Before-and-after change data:
Start of Block
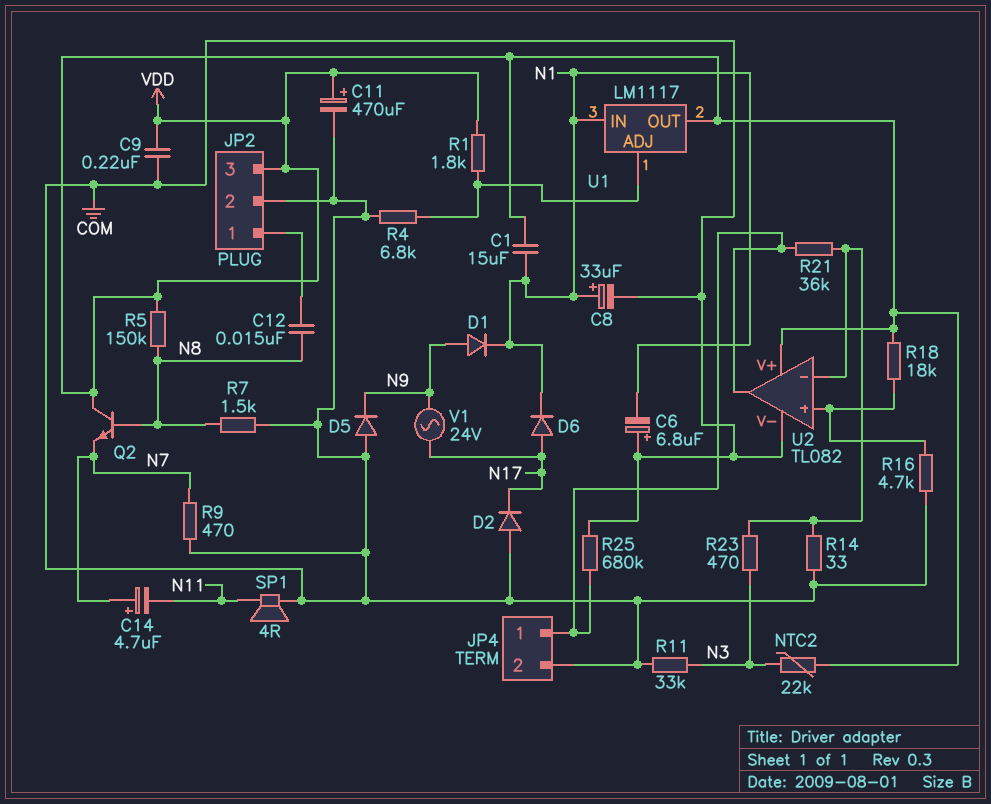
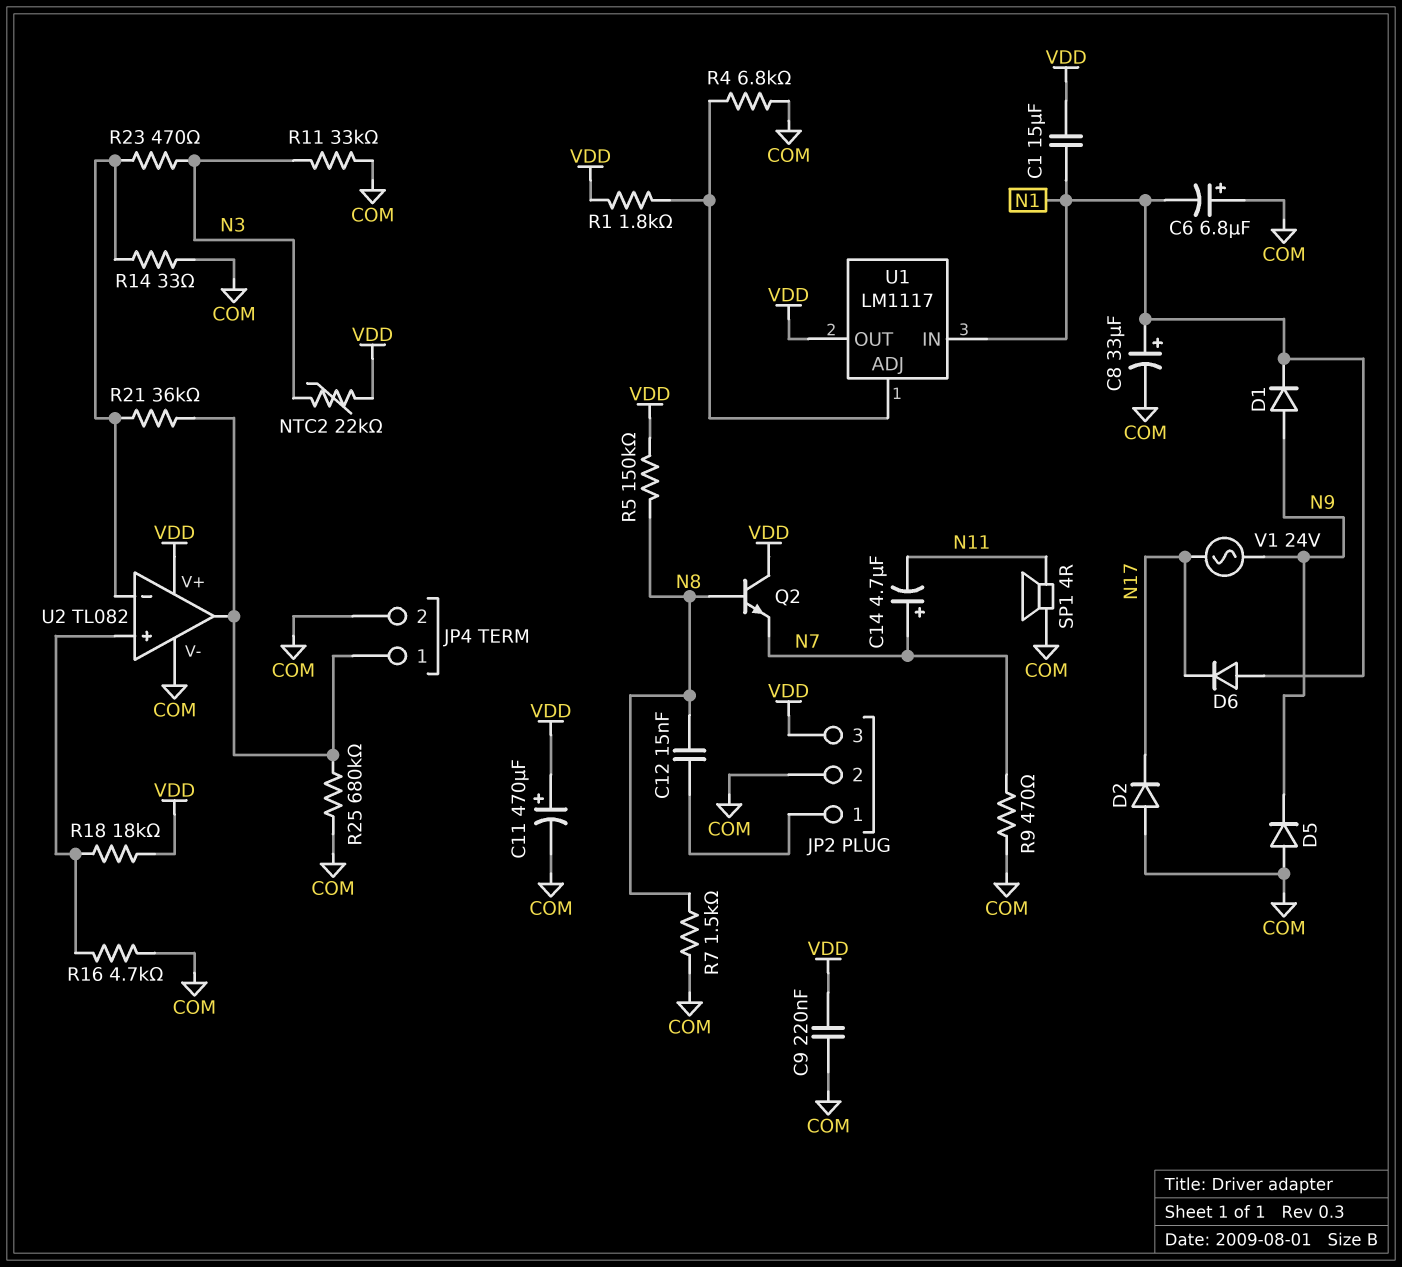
D6: diode (A N17, K N1) -> diode (A N1, K N17)

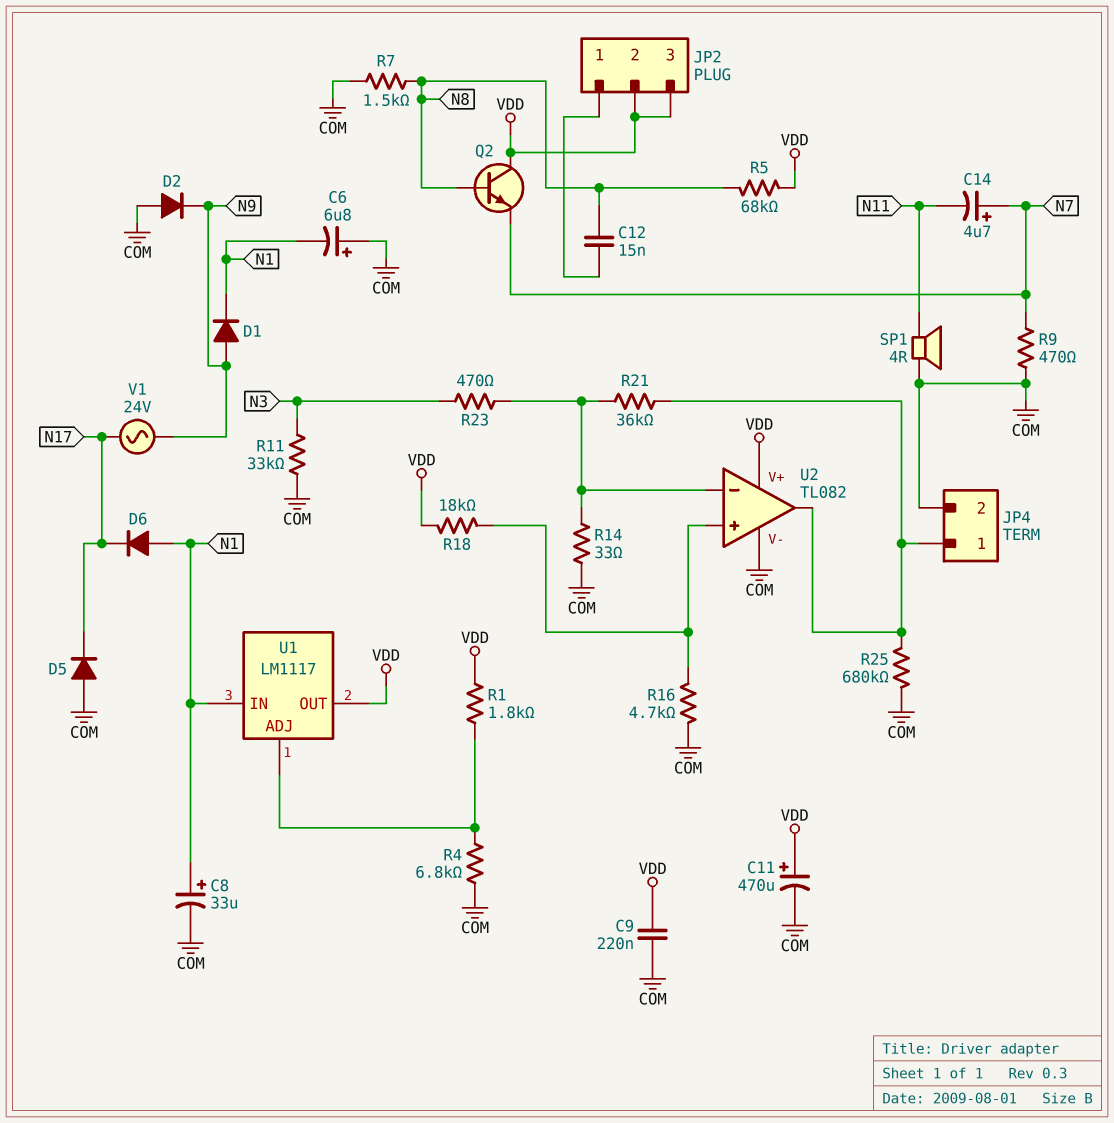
C1: 15uF (N1, VDD) -> none
D2: diode (A COM, K N17) -> diode (A COM, K N9)
D5: diode (A COM, K N9) -> diode (A COM, K N17)
JP2 pin 2: COM -> VDD
NTC2: 22k (N3, VDD) -> none
R5: 150k (N8, VDD) -> 68k (N8, VDD)

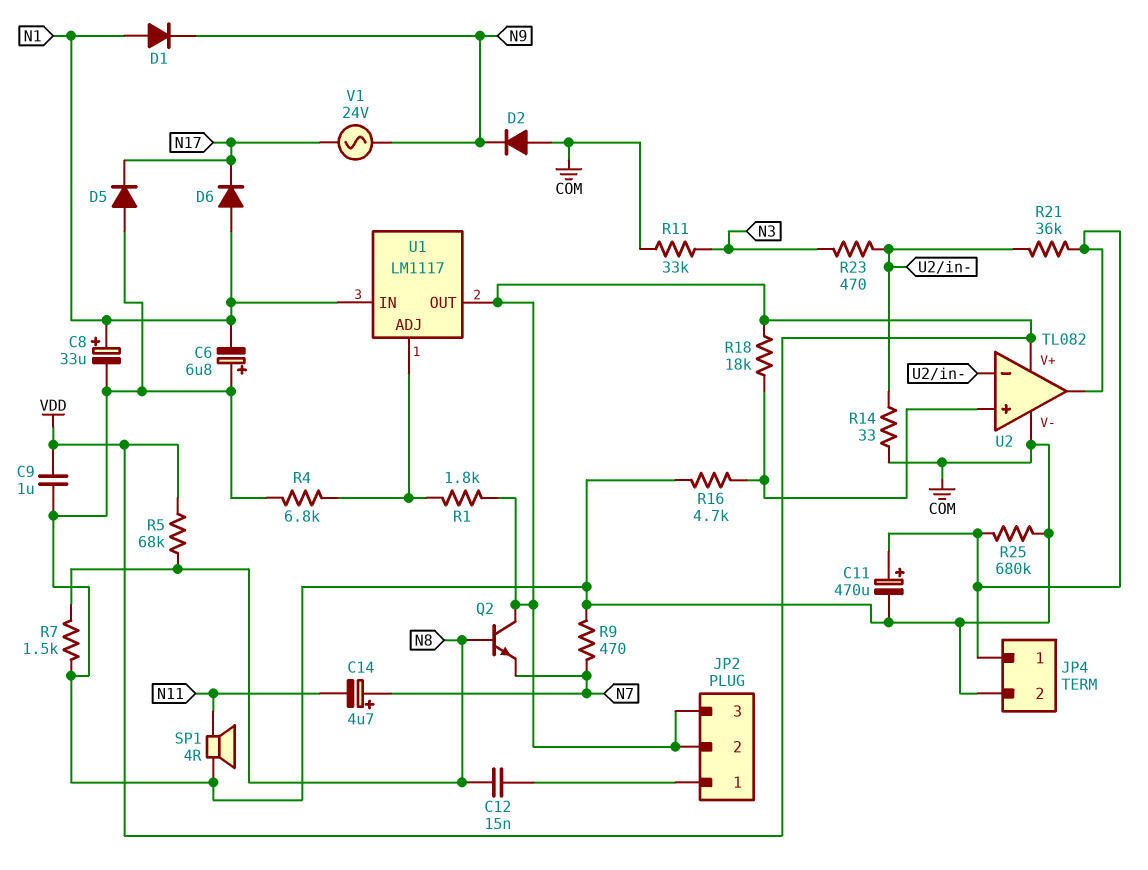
C9: 220nF (COM, VDD) -> 1uF (COM, VDD)
C11: 470uF (plus VDD, minus COM) -> 470uF (plus JP4/1, minus COM)
D1: diode (A N9, K N1) -> diode (A N1, K N9)

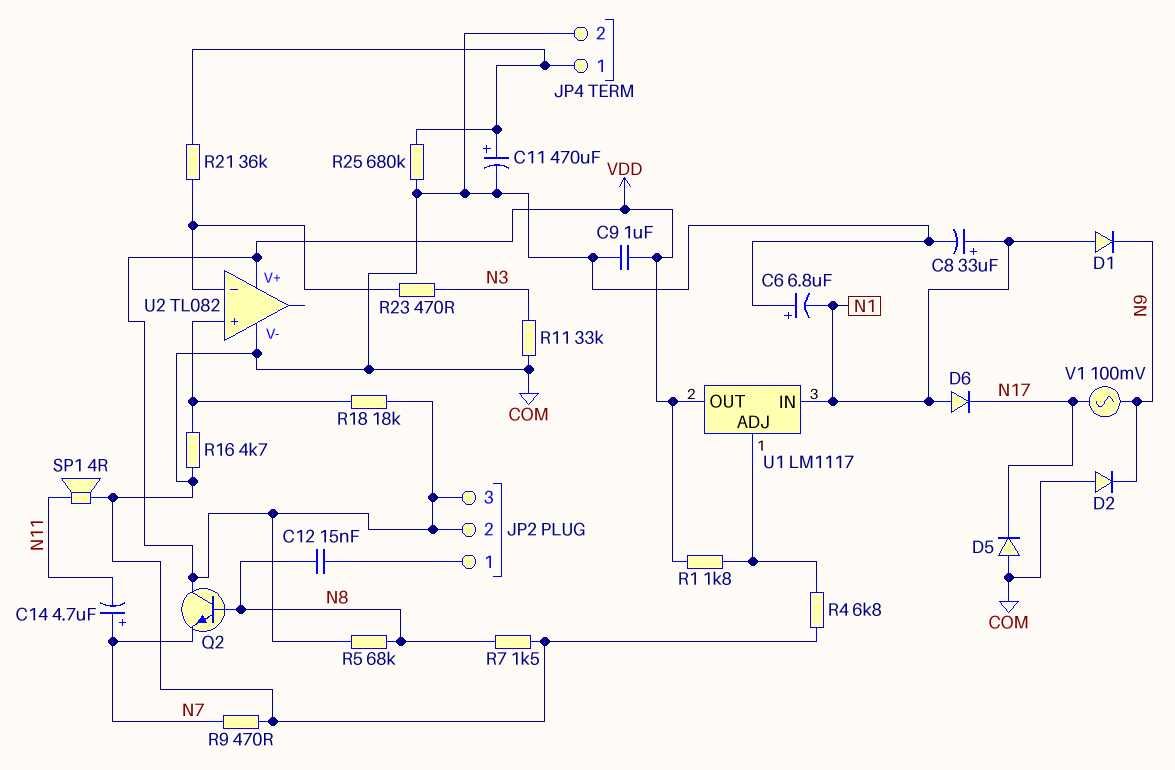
R14: 33 (COM, U2/in-) -> none
U2 pin out: JP4/1 -> none
V1: AC 24V (N9, N17) -> AC 100mV (N9, N17)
End of Block
Work required:
Retype, word for word, the line containing "C9: 220nF (COM, VDD) -> 1uF (COM, VDD)" and each line after it through the end of the data, leaving any picture out.

Output of the task:
C9: 220nF (COM, VDD) -> 1uF (COM, VDD)
C11: 470uF (plus VDD, minus COM) -> 470uF (plus JP4/1, minus COM)
D1: diode (A N9, K N1) -> diode (A N1, K N9)

R14: 33 (COM, U2/in-) -> none
U2 pin out: JP4/1 -> none
V1: AC 24V (N9, N17) -> AC 100mV (N9, N17)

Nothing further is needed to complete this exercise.